_REQUEST:_ With the line that contains "(457, 167) = (180, 379): purple" as the final line, return every line from the start of the data below exactly.

_SOURCE INFORMATION:_

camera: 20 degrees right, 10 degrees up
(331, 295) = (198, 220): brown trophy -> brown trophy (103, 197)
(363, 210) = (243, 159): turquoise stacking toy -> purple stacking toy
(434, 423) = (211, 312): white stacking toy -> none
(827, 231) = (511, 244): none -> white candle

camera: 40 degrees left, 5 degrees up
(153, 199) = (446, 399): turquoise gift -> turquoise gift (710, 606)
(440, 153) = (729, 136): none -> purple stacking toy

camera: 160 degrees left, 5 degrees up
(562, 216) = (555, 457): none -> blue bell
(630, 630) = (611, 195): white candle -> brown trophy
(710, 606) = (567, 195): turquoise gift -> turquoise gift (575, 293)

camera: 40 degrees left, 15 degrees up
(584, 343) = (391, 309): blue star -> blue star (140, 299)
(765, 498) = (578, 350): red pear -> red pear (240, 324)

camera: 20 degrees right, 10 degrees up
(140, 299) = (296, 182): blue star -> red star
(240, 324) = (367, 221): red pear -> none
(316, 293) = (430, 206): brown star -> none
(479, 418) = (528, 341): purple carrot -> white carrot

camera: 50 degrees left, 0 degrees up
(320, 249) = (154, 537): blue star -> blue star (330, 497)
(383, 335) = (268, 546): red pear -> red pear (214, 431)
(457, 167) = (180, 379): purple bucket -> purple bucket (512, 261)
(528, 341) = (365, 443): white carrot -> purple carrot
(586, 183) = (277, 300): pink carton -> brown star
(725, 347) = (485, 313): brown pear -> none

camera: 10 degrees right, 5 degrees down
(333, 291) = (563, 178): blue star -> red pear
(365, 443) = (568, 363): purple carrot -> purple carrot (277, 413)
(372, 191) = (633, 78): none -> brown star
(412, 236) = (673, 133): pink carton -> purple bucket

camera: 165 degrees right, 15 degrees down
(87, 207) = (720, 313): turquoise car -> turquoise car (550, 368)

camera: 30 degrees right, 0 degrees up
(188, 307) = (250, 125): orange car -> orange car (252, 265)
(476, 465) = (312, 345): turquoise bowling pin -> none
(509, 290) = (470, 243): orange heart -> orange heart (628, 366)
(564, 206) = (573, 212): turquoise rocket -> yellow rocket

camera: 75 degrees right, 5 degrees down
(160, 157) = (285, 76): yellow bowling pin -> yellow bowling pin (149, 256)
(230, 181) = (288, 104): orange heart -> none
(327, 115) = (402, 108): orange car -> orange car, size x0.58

_COMPLETED TASK:_
camera: 20 degrees right, 10 degrees up
(331, 295) = (198, 220): brown trophy -> brown trophy (103, 197)
(363, 210) = (243, 159): turquoise stacking toy -> purple stacking toy
(434, 423) = (211, 312): white stacking toy -> none
(827, 231) = (511, 244): none -> white candle

camera: 40 degrees left, 5 degrees up
(153, 199) = (446, 399): turquoise gift -> turquoise gift (710, 606)
(440, 153) = (729, 136): none -> purple stacking toy

camera: 160 degrees left, 5 degrees up
(562, 216) = (555, 457): none -> blue bell
(630, 630) = (611, 195): white candle -> brown trophy
(710, 606) = (567, 195): turquoise gift -> turquoise gift (575, 293)

camera: 40 degrees left, 15 degrees up
(584, 343) = (391, 309): blue star -> blue star (140, 299)
(765, 498) = (578, 350): red pear -> red pear (240, 324)

camera: 20 degrees right, 10 degrees up
(140, 299) = (296, 182): blue star -> red star
(240, 324) = (367, 221): red pear -> none
(316, 293) = (430, 206): brown star -> none
(479, 418) = (528, 341): purple carrot -> white carrot

camera: 50 degrees left, 0 degrees up
(320, 249) = (154, 537): blue star -> blue star (330, 497)
(383, 335) = (268, 546): red pear -> red pear (214, 431)
(457, 167) = (180, 379): purple bucket -> purple bucket (512, 261)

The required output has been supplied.